** Exercise materials follows **

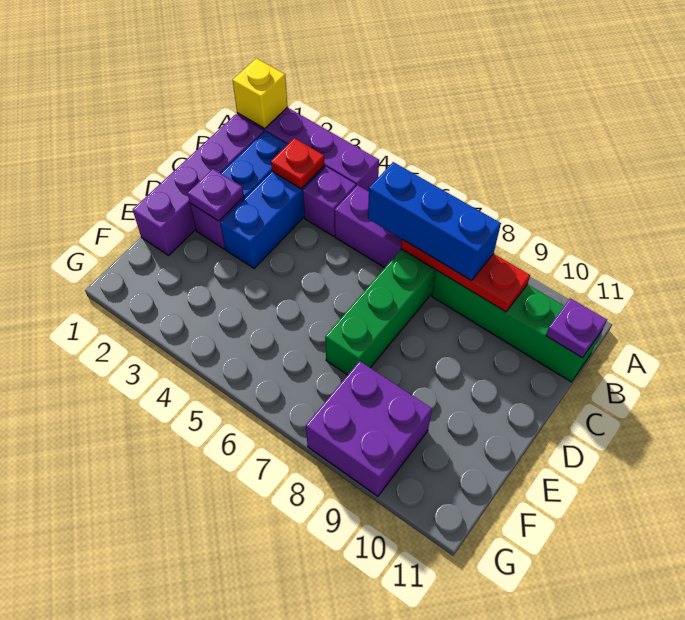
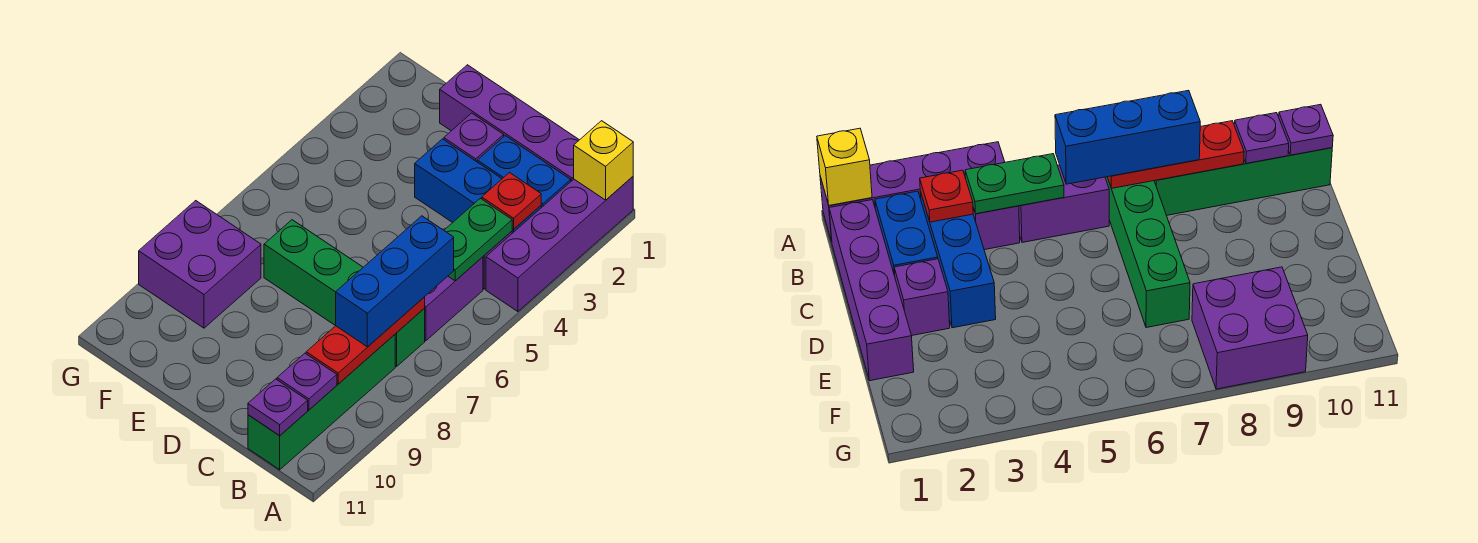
none -> green plate B4:B5 level 2
purple plate D2 level 2 -> purple plate B10 level 2

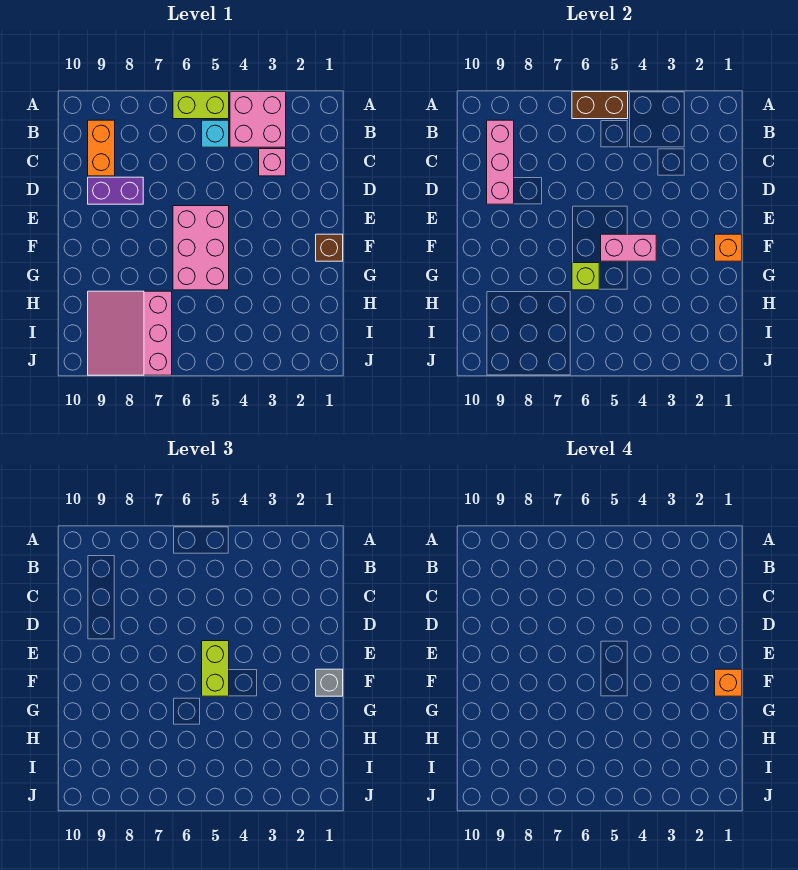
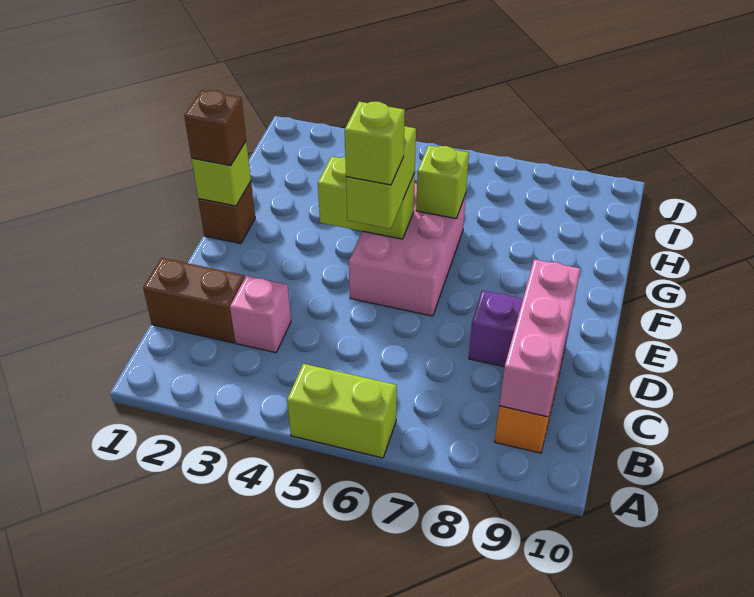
pink brick A3:B4 level 1 -> none
brown brick A5:A6 level 2 -> brown brick C1:C2 level 1
cyan brick B5 level 1 -> none
none -> lime brick E5 level 4
orange brick F1 level 2 -> lime brick F1 level 2
grey brick F1 level 3 -> brown brick F1 level 3
orange brick F1 level 4 -> none
pink brick F4:F5 level 2 -> lime brick F4:F5 level 2
pink slope H7:J9 level 1 top 7 -> none

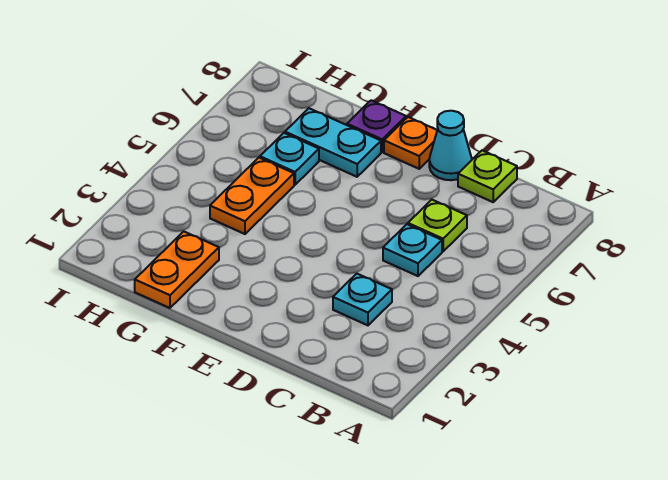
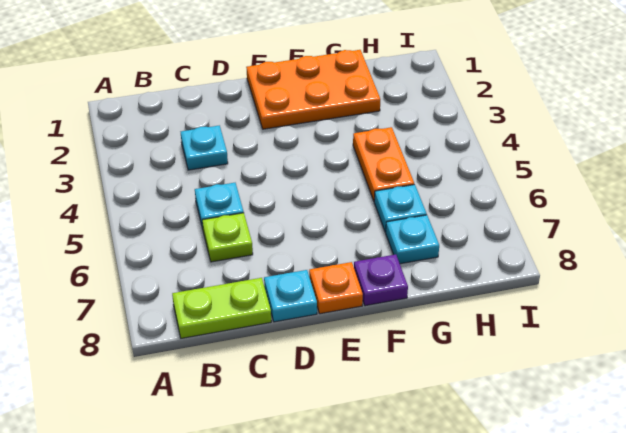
lime plate C8 level 1 -> lime plate B8:C8 level 1
cyan cone D8 level 1 -> cyan plate D8 level 1
cyan plate F7:G7 level 1 -> cyan plate G7 level 1
orange plate G1:G2 level 1 -> orange plate E1:G2 level 1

** End of Exercise materials **

## Your objective
The expected answer is the complete set of entries, copied verbatim, with no pictures.

## Exercise response
none -> green plate B4:B5 level 2
purple plate D2 level 2 -> purple plate B10 level 2

pink brick A3:B4 level 1 -> none
brown brick A5:A6 level 2 -> brown brick C1:C2 level 1
cyan brick B5 level 1 -> none
none -> lime brick E5 level 4
orange brick F1 level 2 -> lime brick F1 level 2
grey brick F1 level 3 -> brown brick F1 level 3
orange brick F1 level 4 -> none
pink brick F4:F5 level 2 -> lime brick F4:F5 level 2
pink slope H7:J9 level 1 top 7 -> none

lime plate C8 level 1 -> lime plate B8:C8 level 1
cyan cone D8 level 1 -> cyan plate D8 level 1
cyan plate F7:G7 level 1 -> cyan plate G7 level 1
orange plate G1:G2 level 1 -> orange plate E1:G2 level 1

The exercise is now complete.